▸ **What the exercise asks**
In the records below, begin at the line containing "orange brick C7:C9" and end at the line containing "red brick L5 level 1 -> red brick I8 level 1"; quote every line in that span exactly, including both boundary lines, and no others.

------ Records supplied

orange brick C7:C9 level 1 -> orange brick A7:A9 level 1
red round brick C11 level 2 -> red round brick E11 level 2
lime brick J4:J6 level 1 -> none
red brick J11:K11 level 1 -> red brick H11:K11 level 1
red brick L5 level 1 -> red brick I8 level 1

------------
------ Records supplied

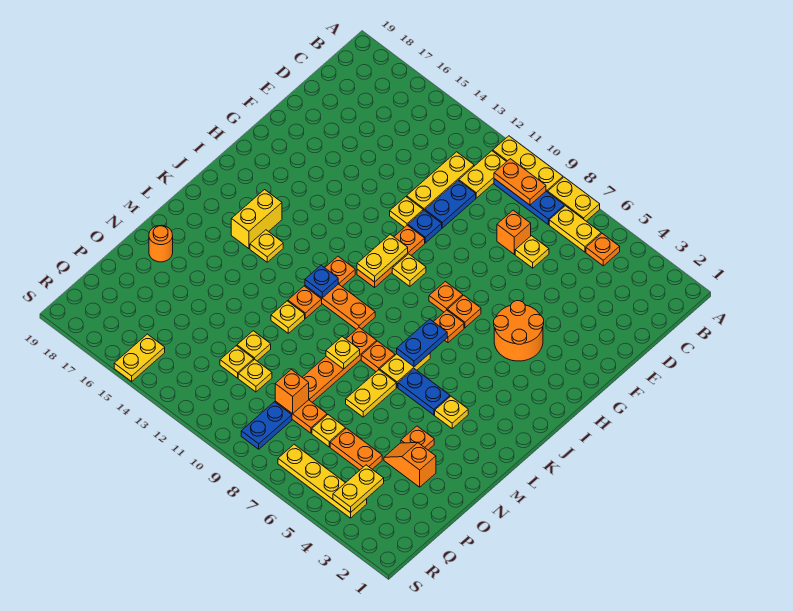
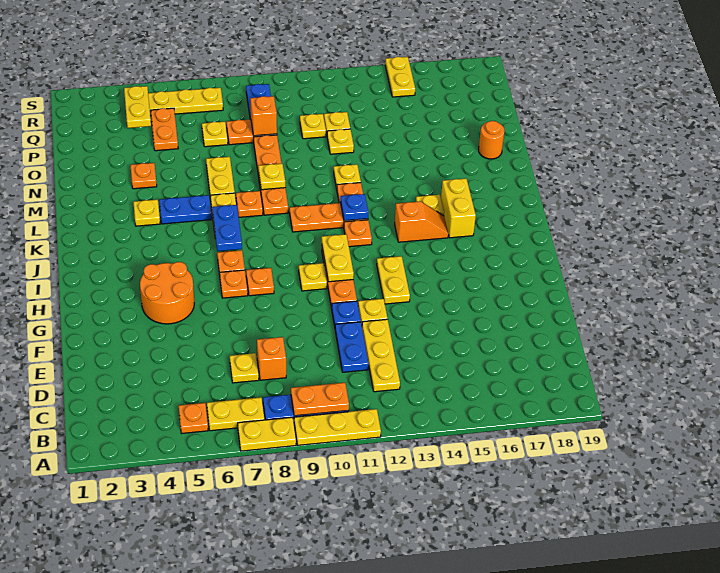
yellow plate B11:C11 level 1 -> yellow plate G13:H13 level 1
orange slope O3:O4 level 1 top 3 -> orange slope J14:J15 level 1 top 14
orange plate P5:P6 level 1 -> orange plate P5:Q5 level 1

------------
------ Records supplied

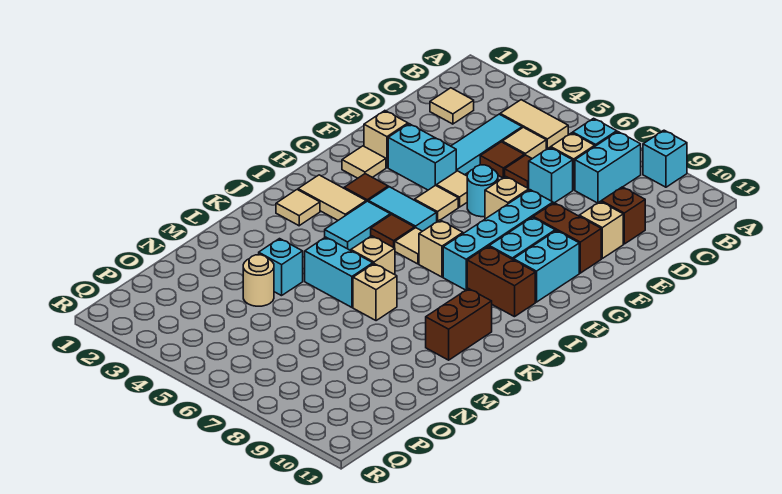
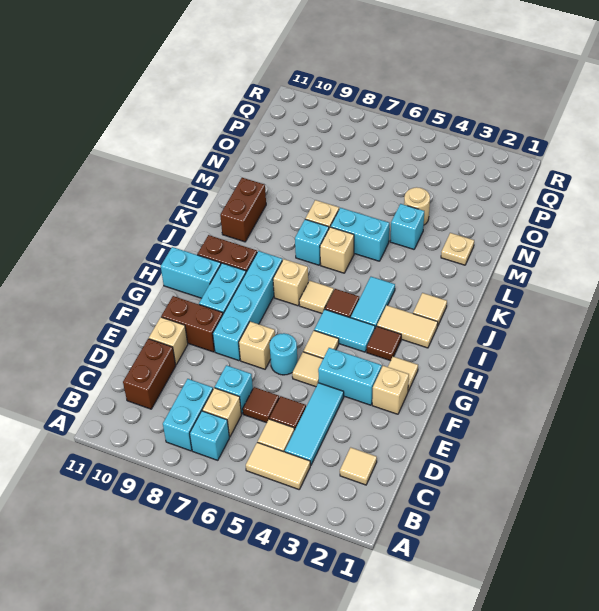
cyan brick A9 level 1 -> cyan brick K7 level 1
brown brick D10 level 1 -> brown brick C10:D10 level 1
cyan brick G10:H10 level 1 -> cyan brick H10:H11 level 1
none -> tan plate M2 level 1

------------

▸ **Result for this task**
orange brick C7:C9 level 1 -> orange brick A7:A9 level 1
red round brick C11 level 2 -> red round brick E11 level 2
lime brick J4:J6 level 1 -> none
red brick J11:K11 level 1 -> red brick H11:K11 level 1
red brick L5 level 1 -> red brick I8 level 1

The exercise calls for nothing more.